BEGIN Material supplied

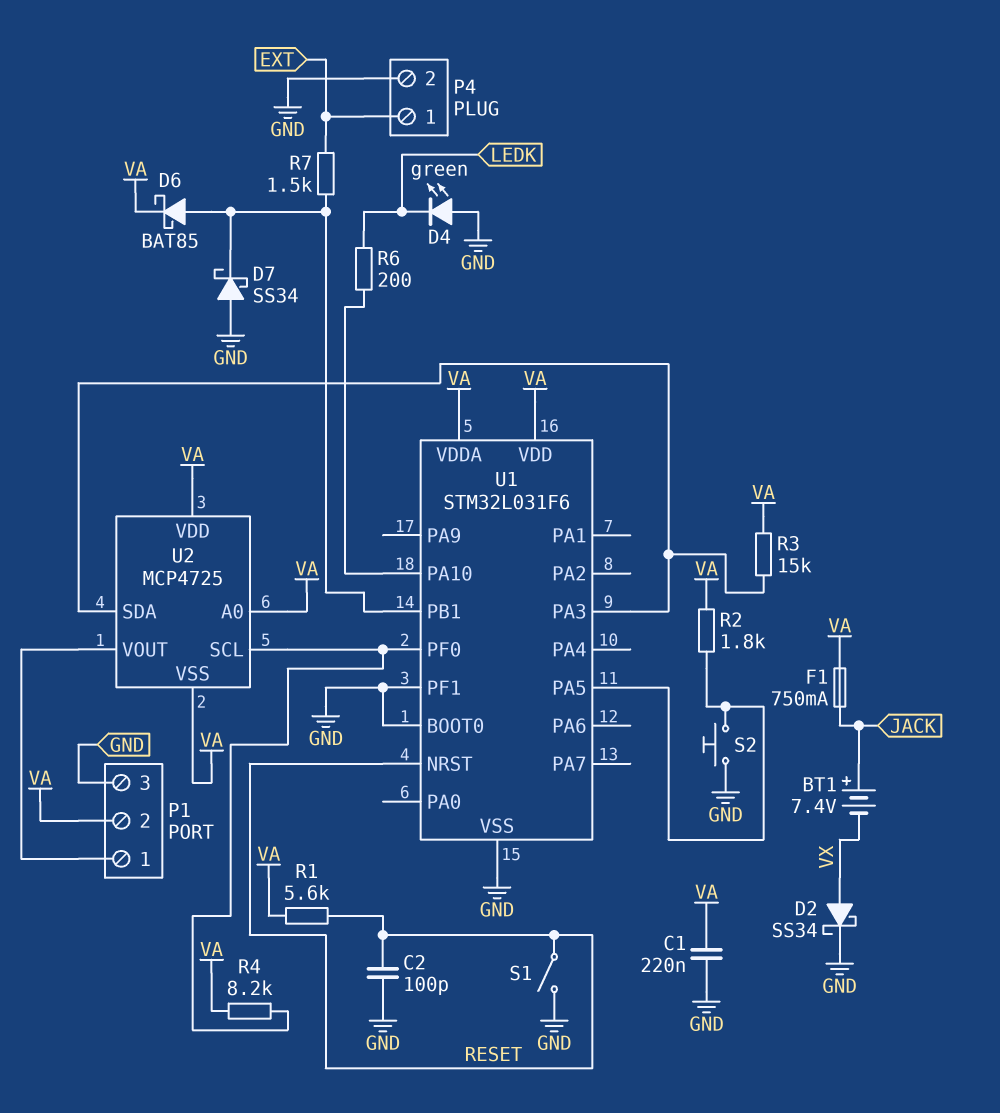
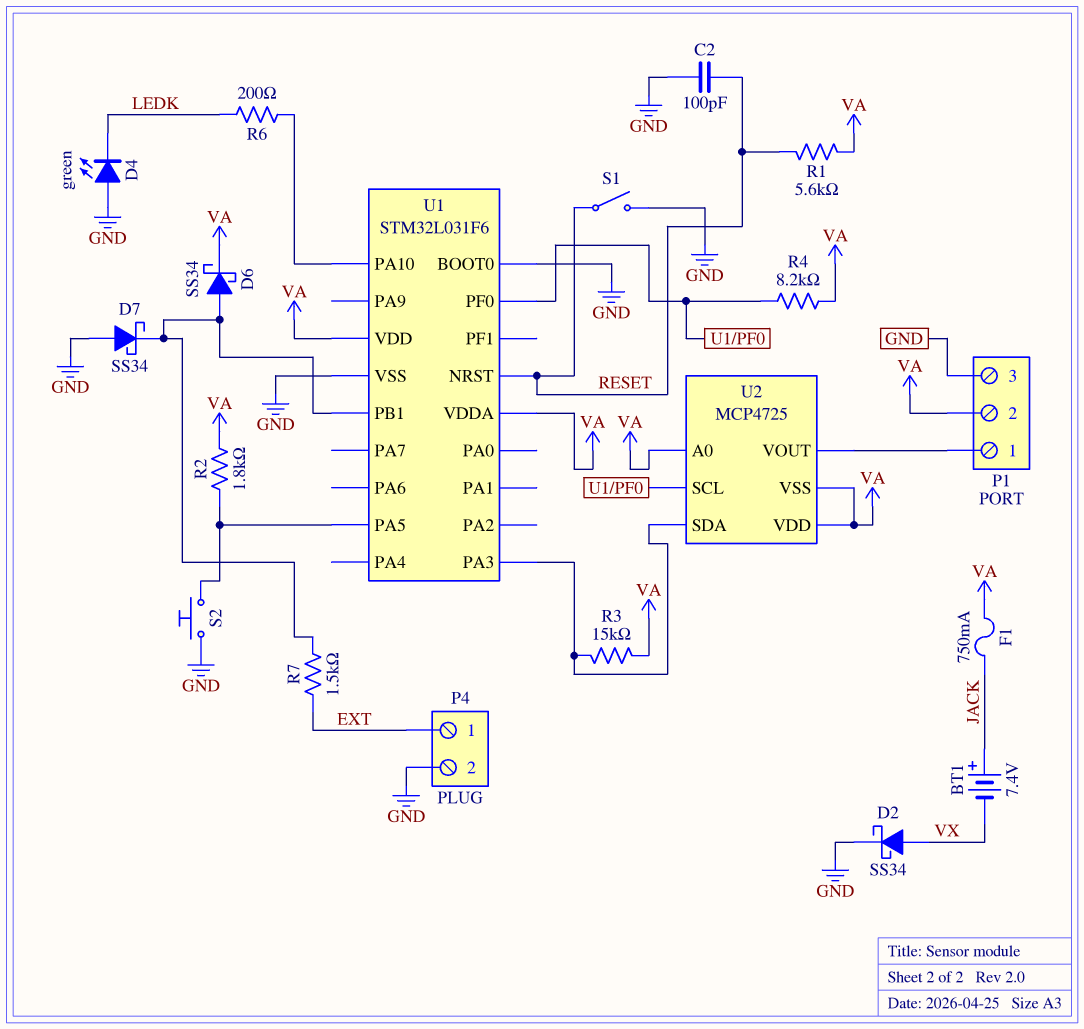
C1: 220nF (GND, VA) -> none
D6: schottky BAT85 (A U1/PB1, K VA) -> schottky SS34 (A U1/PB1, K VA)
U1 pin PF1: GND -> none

END Material supplied
BEGIN Material supplied

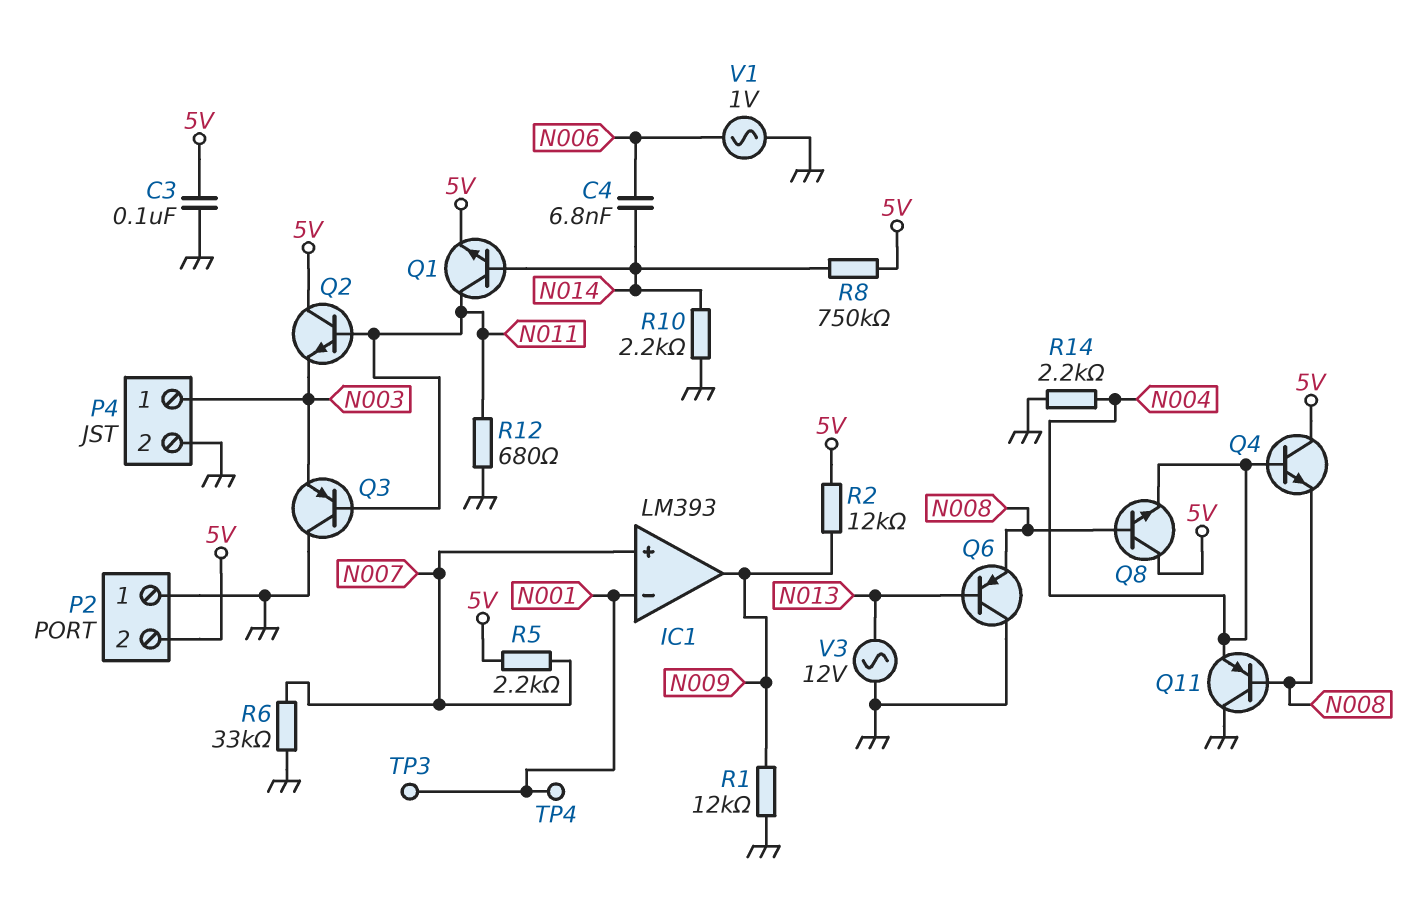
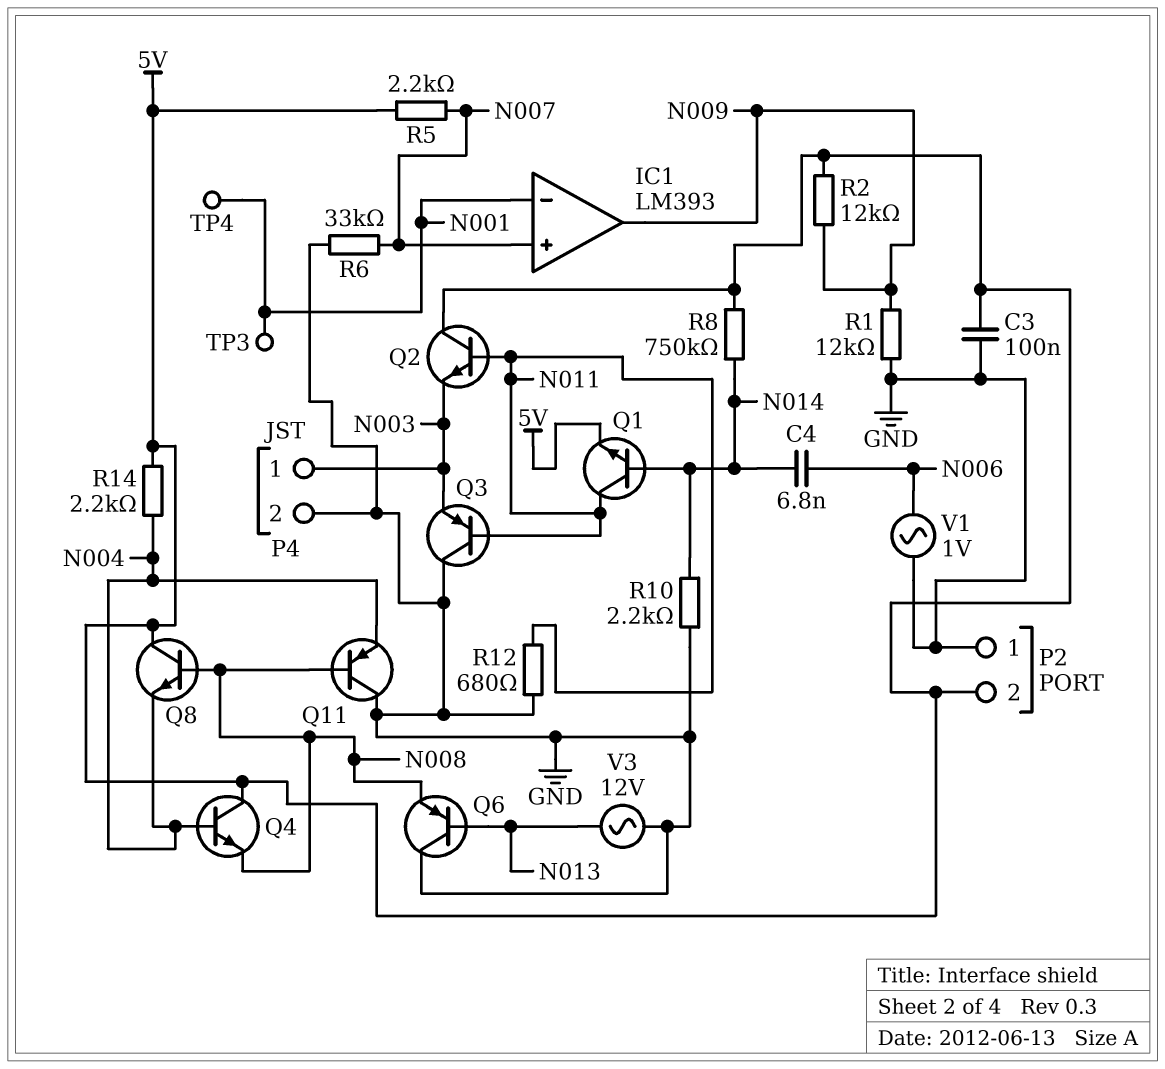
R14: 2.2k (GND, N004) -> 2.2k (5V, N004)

END Material supplied
BEGIN Material supplied

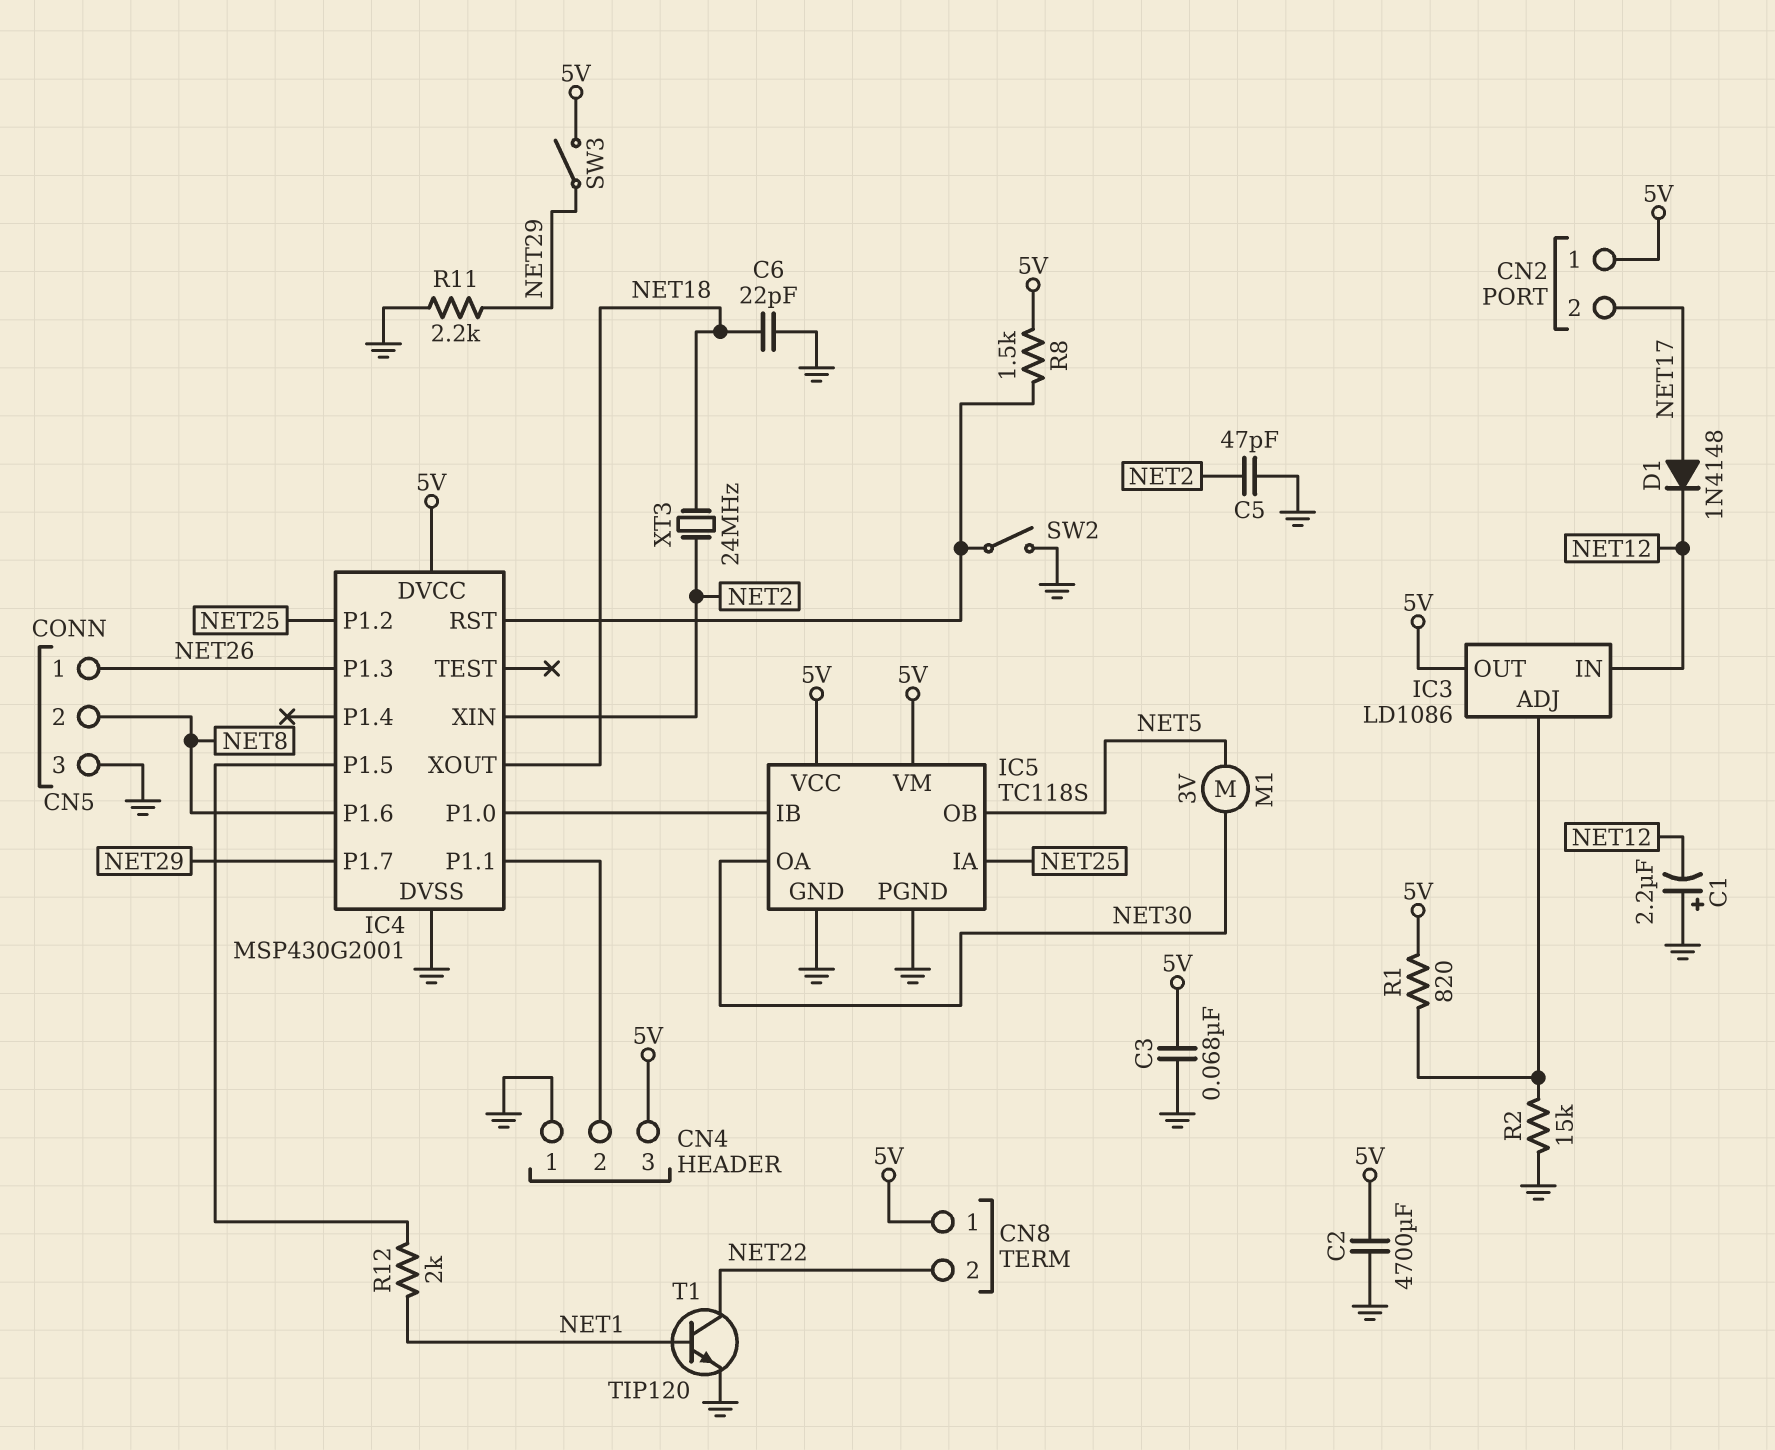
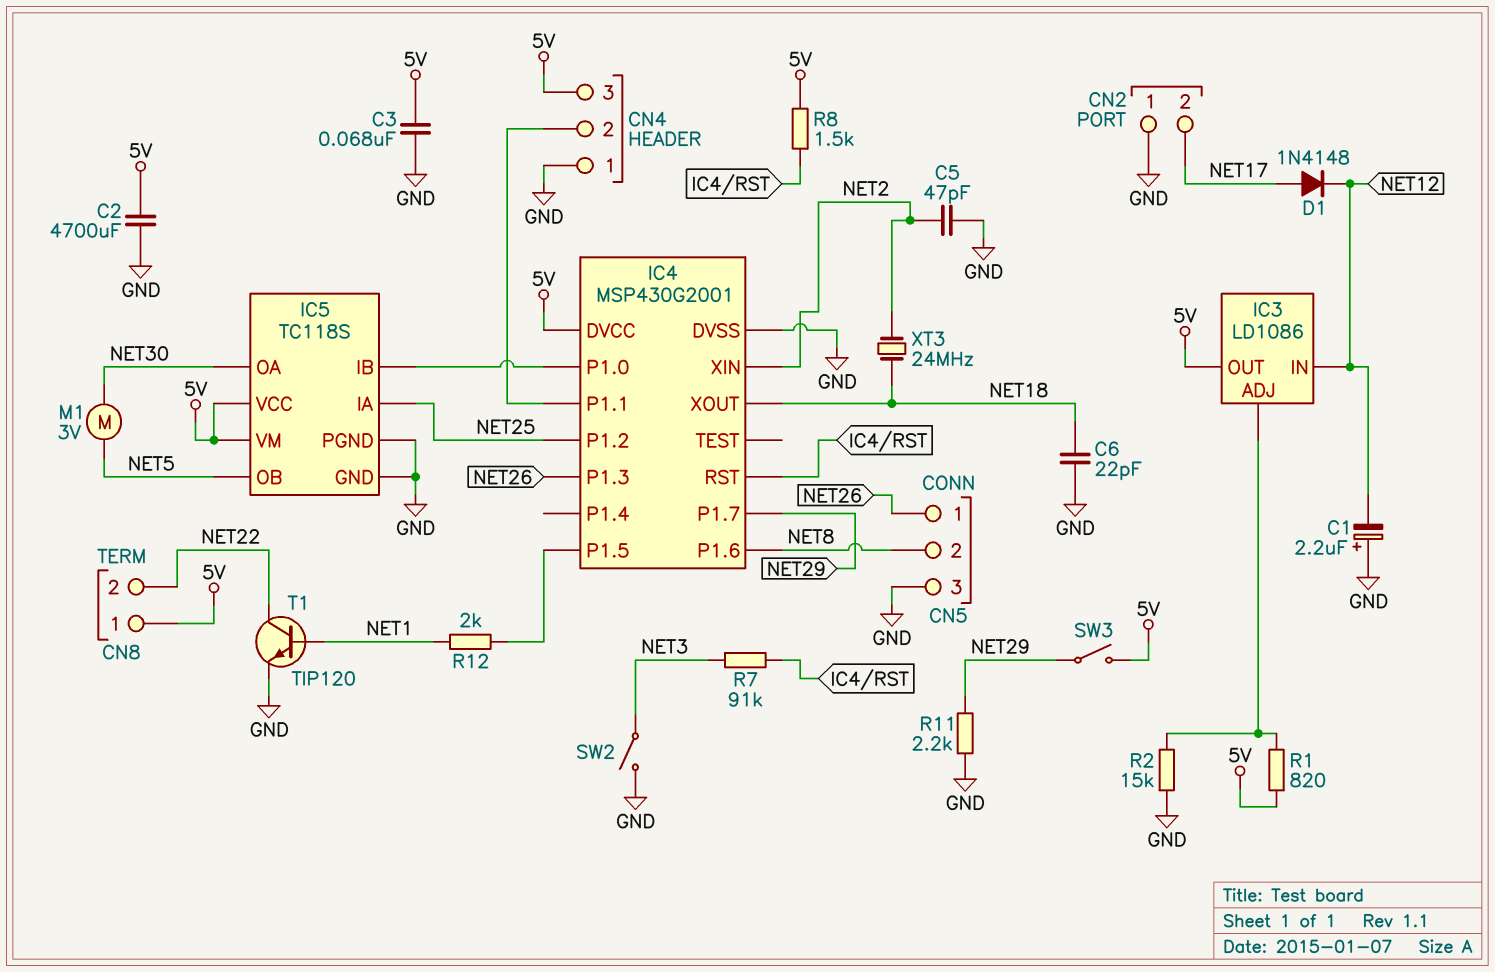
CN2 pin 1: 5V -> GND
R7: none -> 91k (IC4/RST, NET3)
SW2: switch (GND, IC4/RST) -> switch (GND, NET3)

END Material supplied

What you are asked to do>
Above are some lines. Repeat exactly, and only, those from the line that has "CN2 pin 1: 5V -> GND" through the line that has "SW2: switch (GND, IC4/RST)".

Output of the task>
CN2 pin 1: 5V -> GND
R7: none -> 91k (IC4/RST, NET3)
SW2: switch (GND, IC4/RST) -> switch (GND, NET3)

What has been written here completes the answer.